Your answer should be a single number: how many lines of the material below contain "blue".

#####

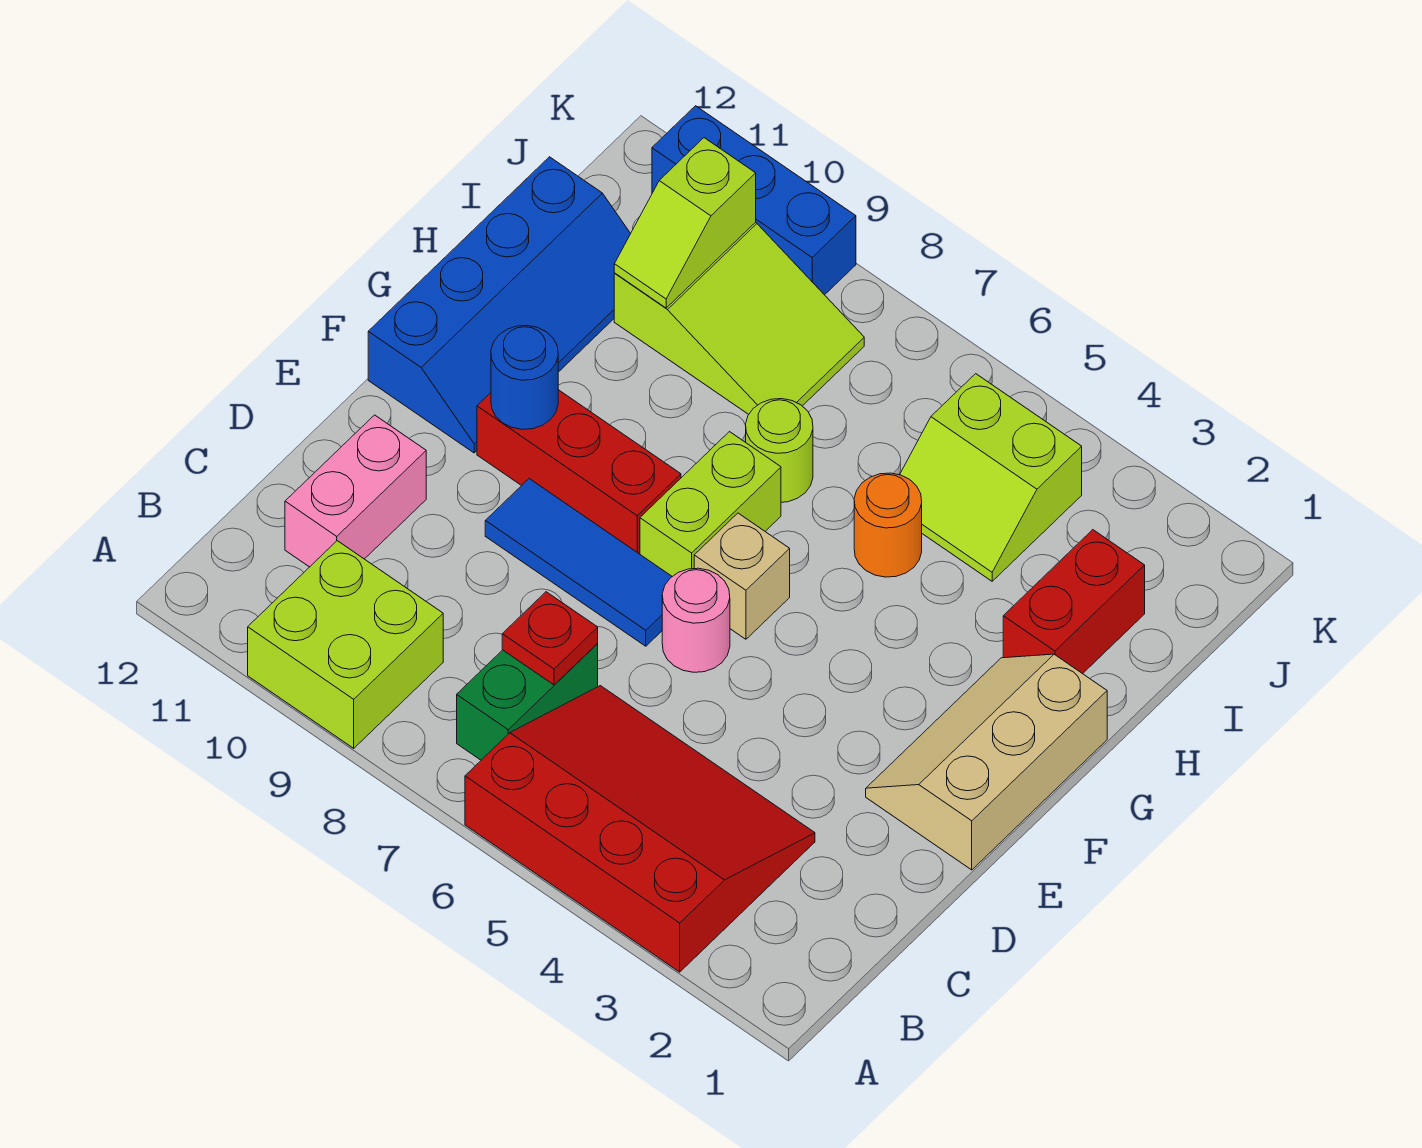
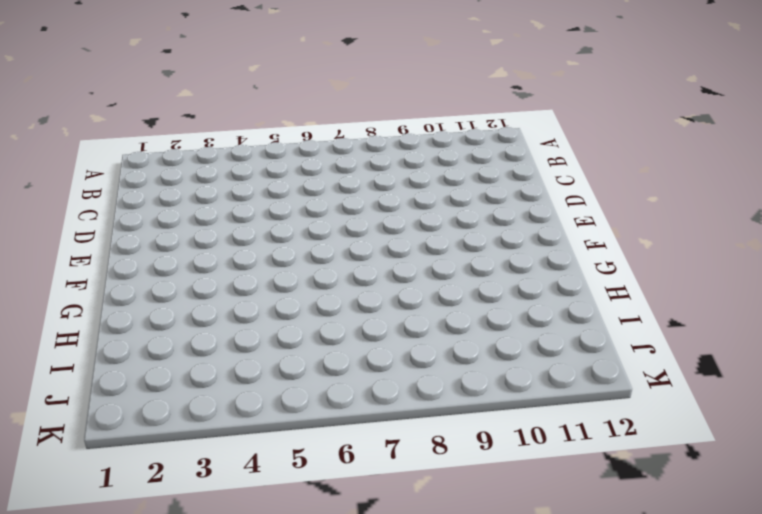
none -> red slope A3:C6 level 1 top A
none -> lime brick A9:B10 level 1
none -> green brick B7:C7 level 1

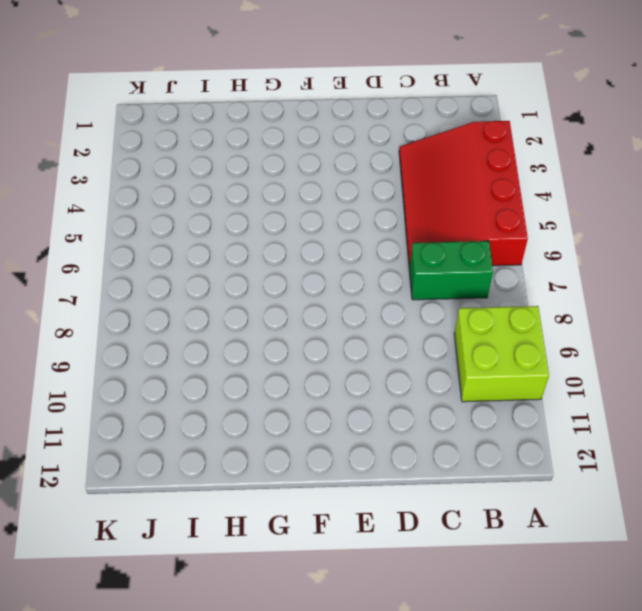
none -> pink brick C11:D11 level 1
none -> tan slope E1:G2 level 1 top 1
none -> pink round brick E6 level 1

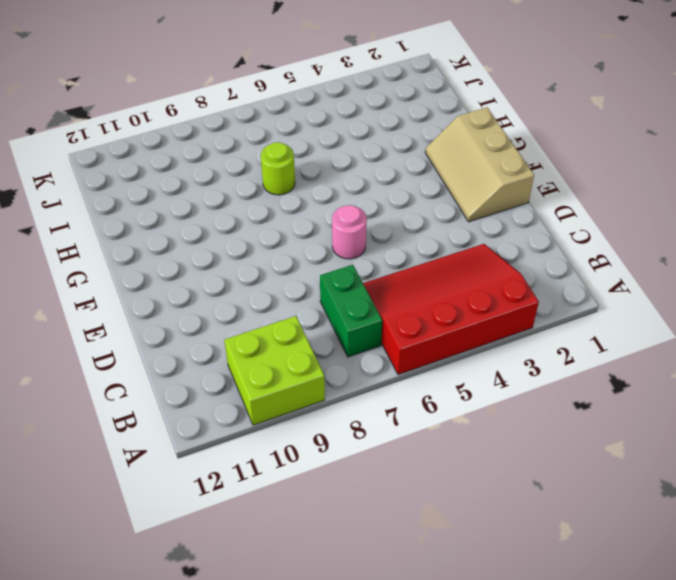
none -> pink brick C11:D11 level 1
none -> blue tile E7:E9 level 1
none -> tan brick F6 level 1

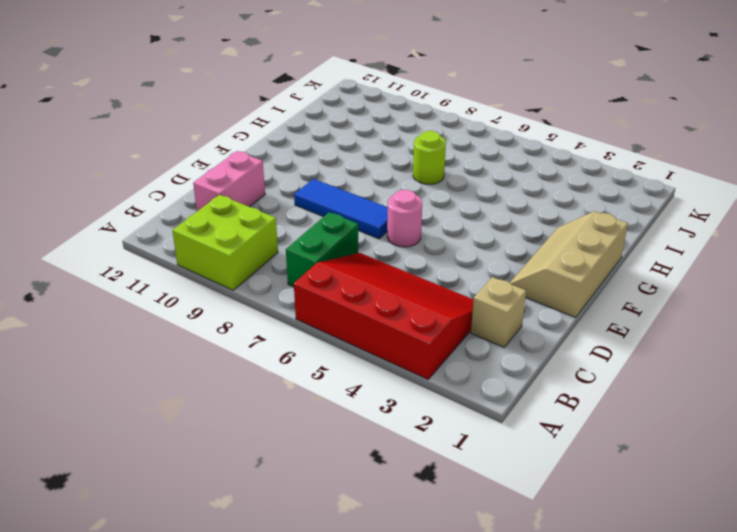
tan brick C2 level 1 -> tan brick F6 level 1
none -> lime brick F7:G7 level 1
none -> red brick F8:F10 level 1
none -> blue slope F11:I12 level 1 top 12

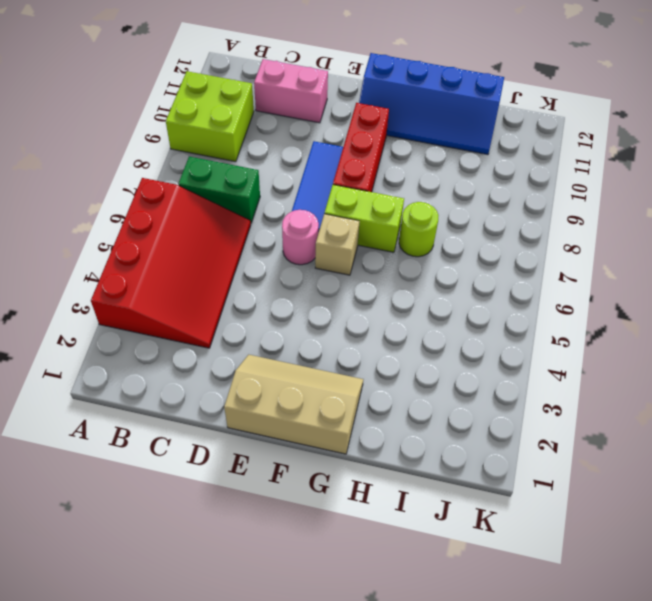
none -> red brick H2:I2 level 1
none -> orange round brick H5 level 1
none -> lime slope I4:J5 level 1 top J

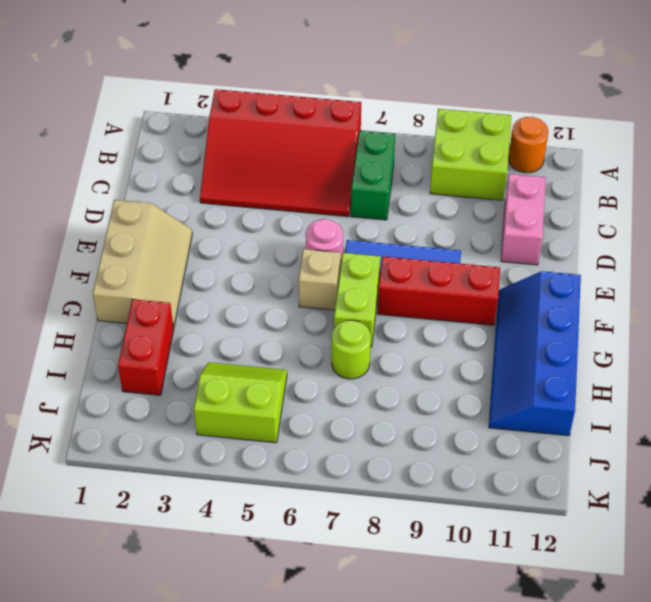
orange round brick A11 level 1 -> orange round brick H5 level 1
none -> lime slope I8:J10 level 1 top 10
none -> blue brick K9:K11 level 1
none -> red plate C7 level 2

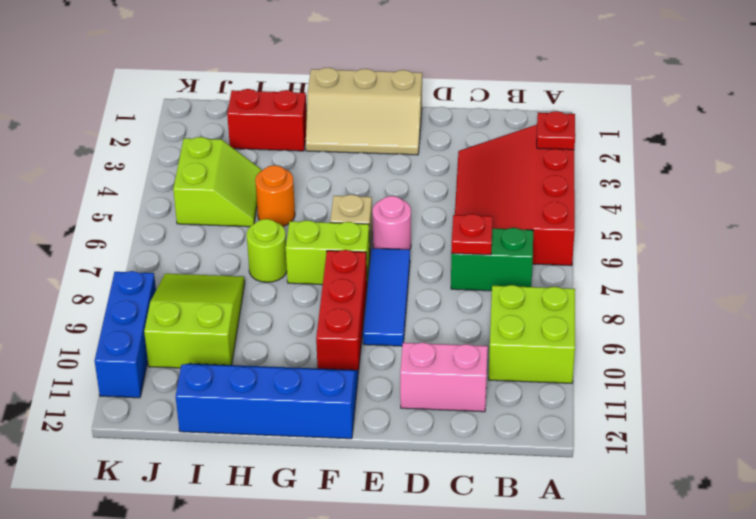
red plate A3 level 2 -> none
none -> blue round brick F10 level 2
none -> lime slope I10:J10 level 2 top J

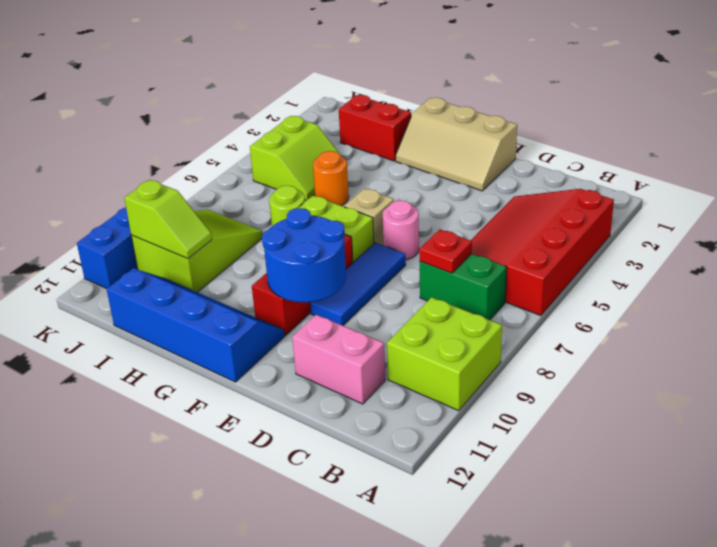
blue round brick E9:F10 level 2 -> blue round brick F10 level 2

#####

=== YOUR RESPONSE ===
5